Change detection outputs:
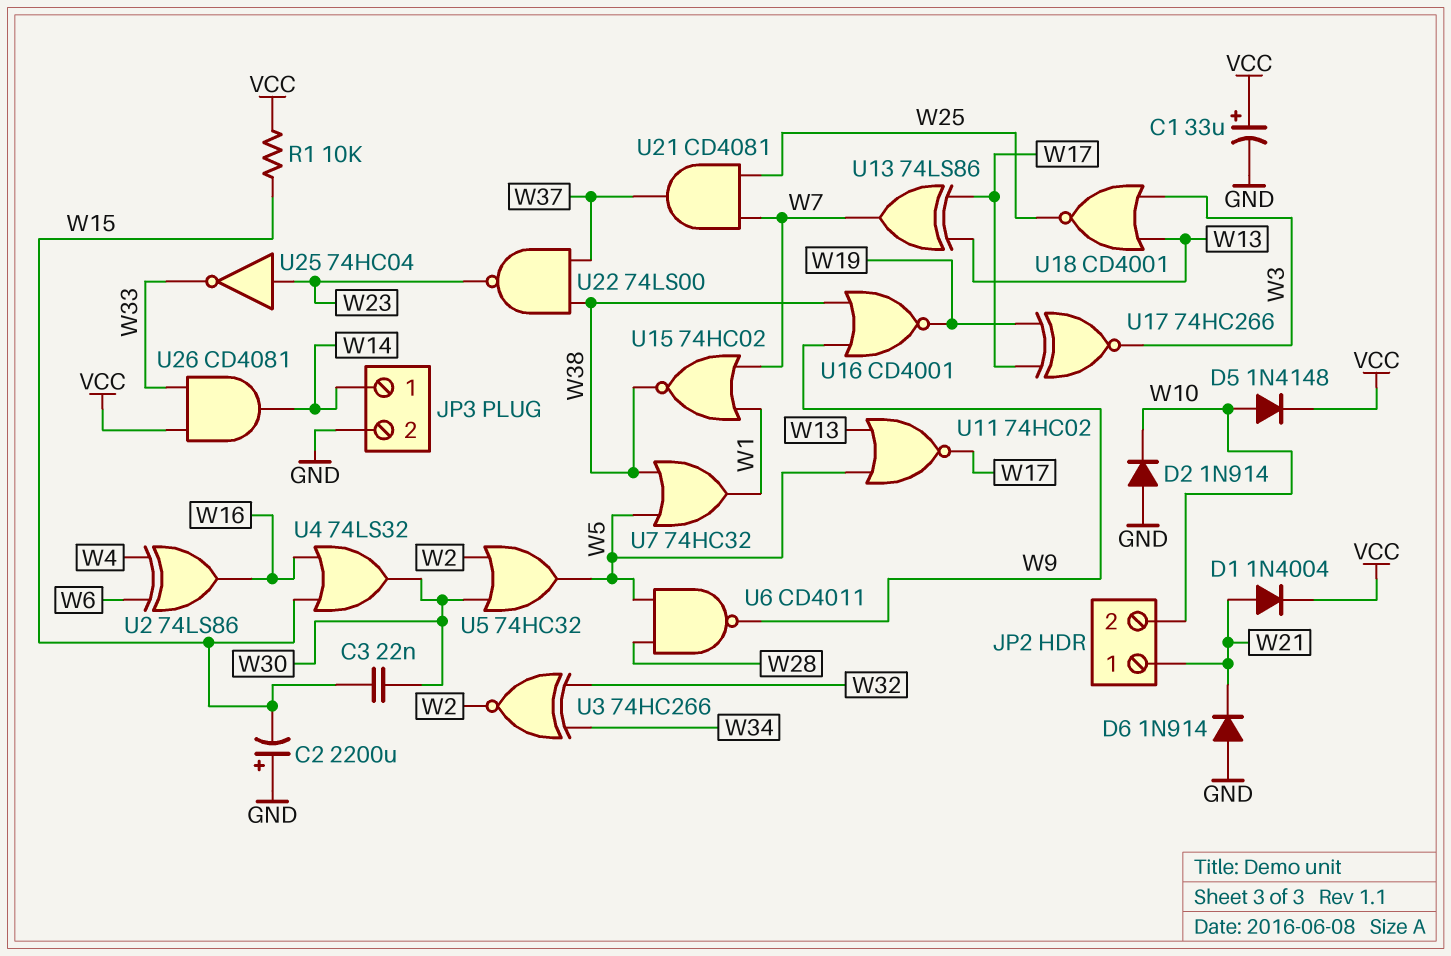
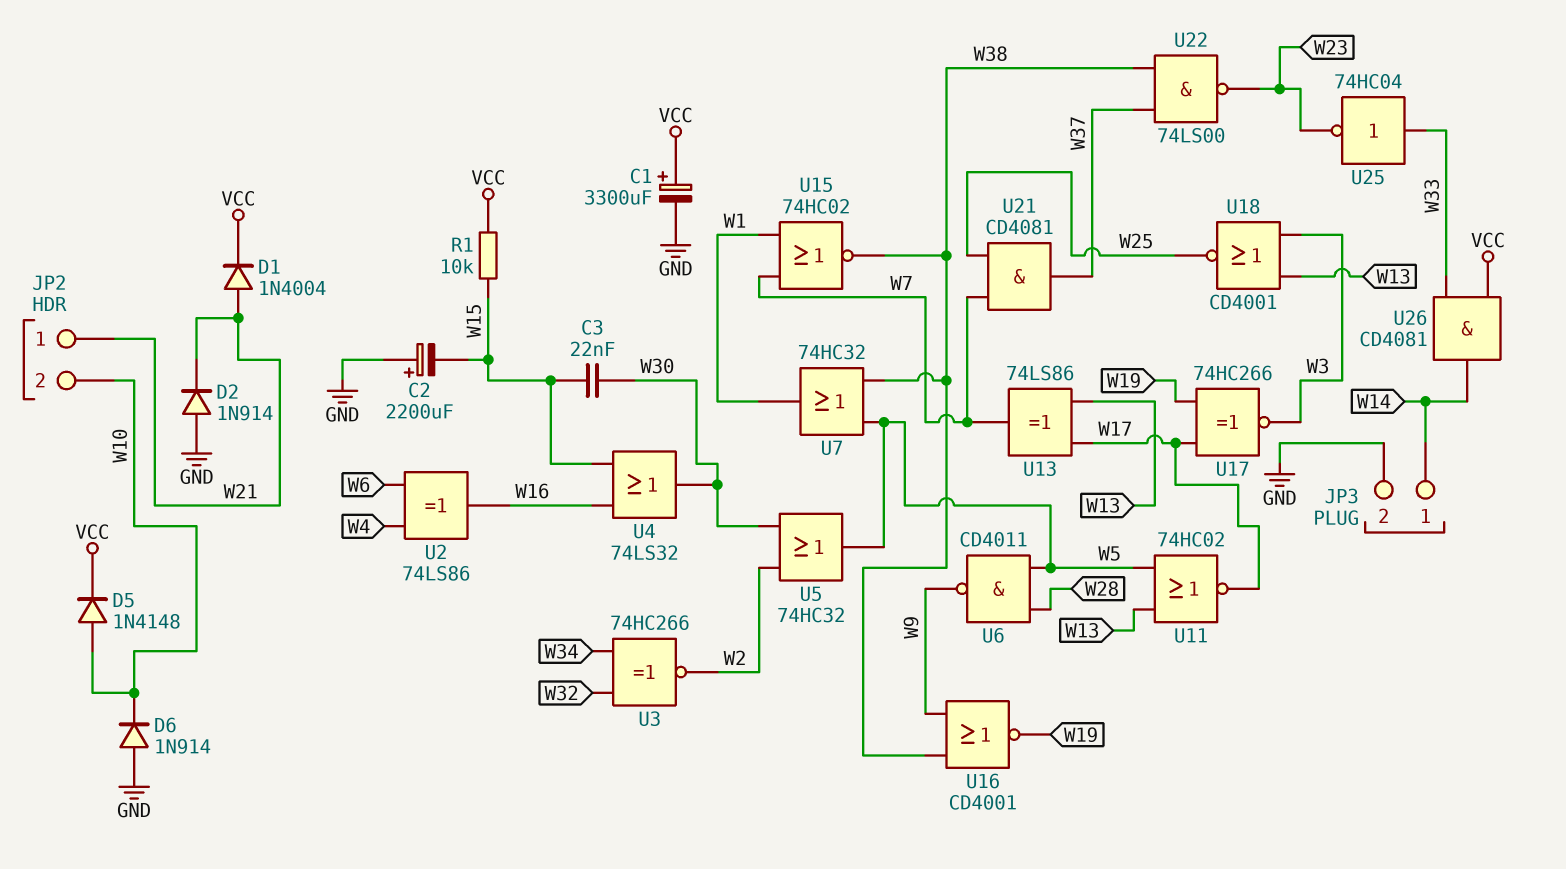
C1: 33uF (plus VCC, minus GND) -> 3300uF (plus VCC, minus GND)
D2: diode 1N914 (A GND, K W10) -> diode 1N914 (A GND, K W21)
D6: diode 1N914 (A GND, K W21) -> diode 1N914 (A GND, K W10)
U25: NOT 74HC04 (in W23, out W33) -> NOT 74HC04 (in W33, out W23)

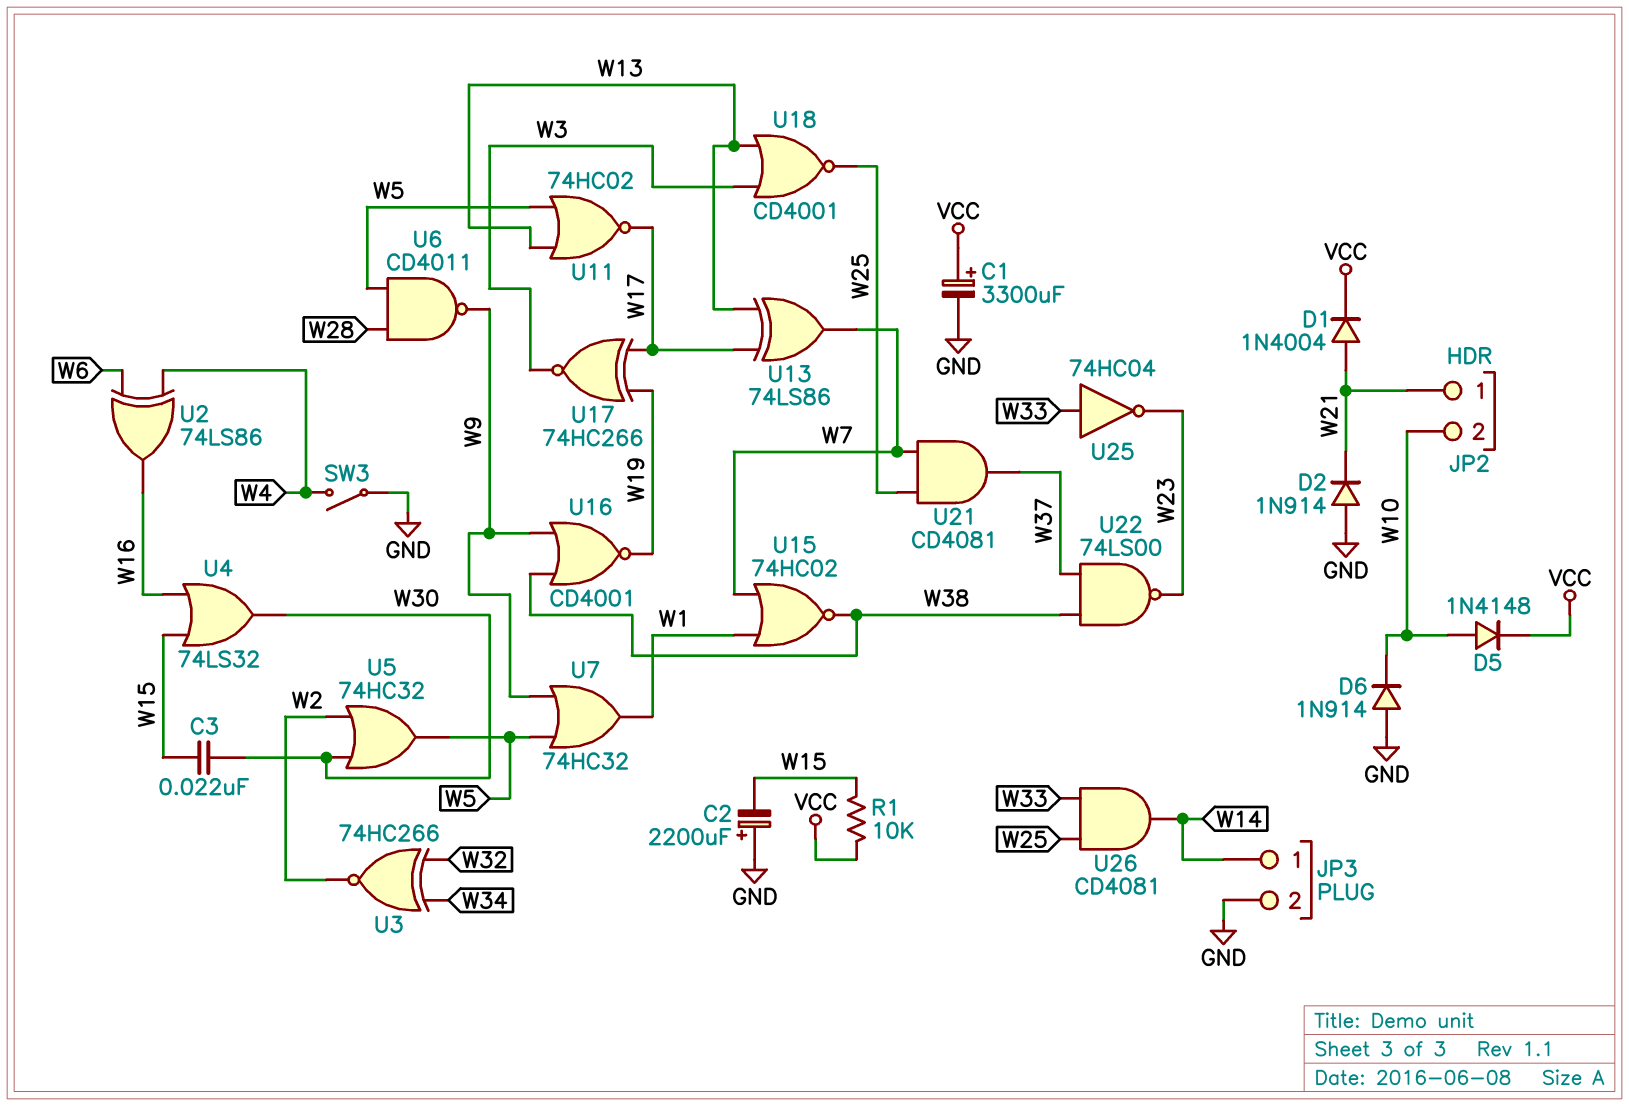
SW3: none -> switch (GND, W4)
U7: OR 74HC32 (in W5, in W38, out W1) -> OR 74HC32 (in W5, in W9, out W1)
U26: AND CD4081 (in VCC, in W33, out W14) -> AND CD4081 (in W25, in W33, out W14)

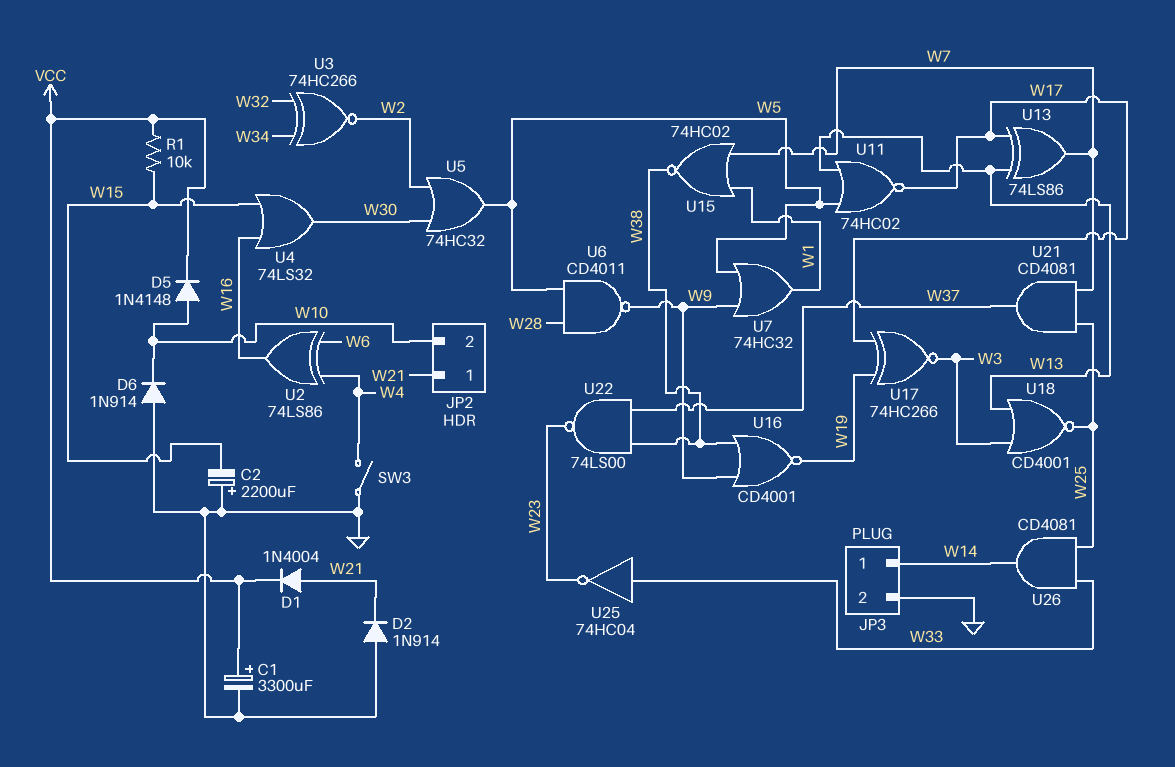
C3: 22nF (W15, W30) -> none

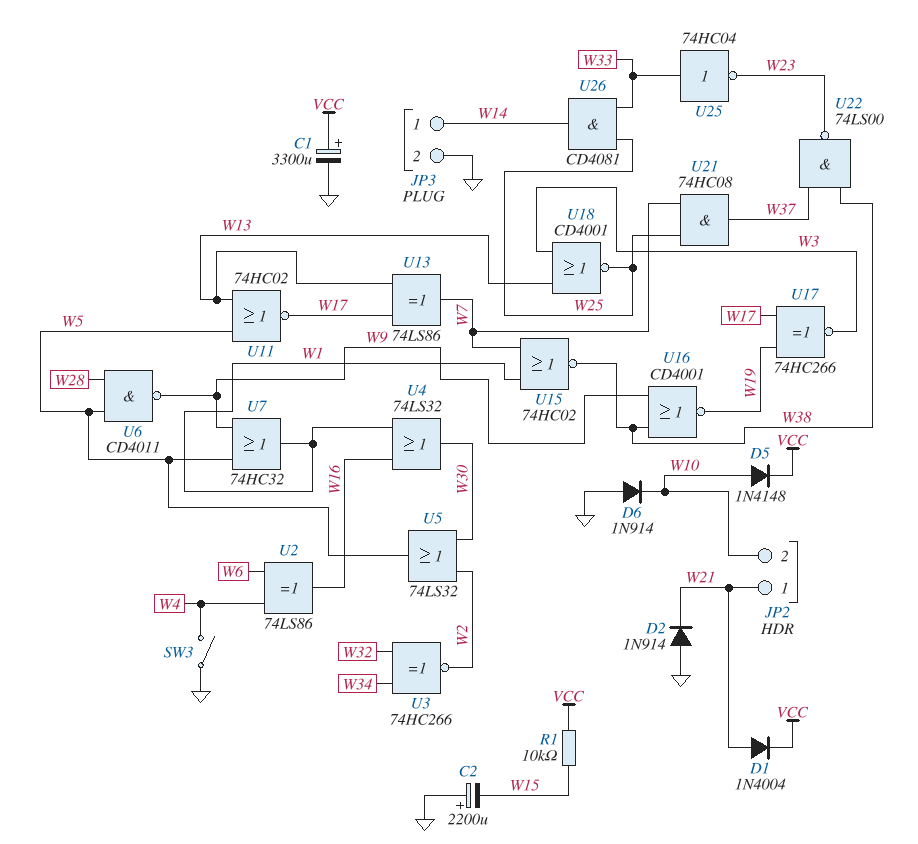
U4: OR 74LS32 (in W15, in W16, out W30) -> OR 74LS32 (in W1, in W16, out W30)
U5: OR 74HC32 (in W2, in W30, out W5) -> OR 74LS32 (in W2, in W30, out W5)
U21: AND CD4081 (in W7, in W25, out W37) -> AND 74HC08 (in W7, in W25, out W37)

EXERCISE: Output exactly the lines from the line with "SW3: none -> switch (GND, W4)" to the last line of the records, including both, and leave every picture out.

SOLUTION TO THE EXERCISE:
SW3: none -> switch (GND, W4)
U7: OR 74HC32 (in W5, in W38, out W1) -> OR 74HC32 (in W5, in W9, out W1)
U26: AND CD4081 (in VCC, in W33, out W14) -> AND CD4081 (in W25, in W33, out W14)

C3: 22nF (W15, W30) -> none

U4: OR 74LS32 (in W15, in W16, out W30) -> OR 74LS32 (in W1, in W16, out W30)
U5: OR 74HC32 (in W2, in W30, out W5) -> OR 74LS32 (in W2, in W30, out W5)
U21: AND CD4081 (in W7, in W25, out W37) -> AND 74HC08 (in W7, in W25, out W37)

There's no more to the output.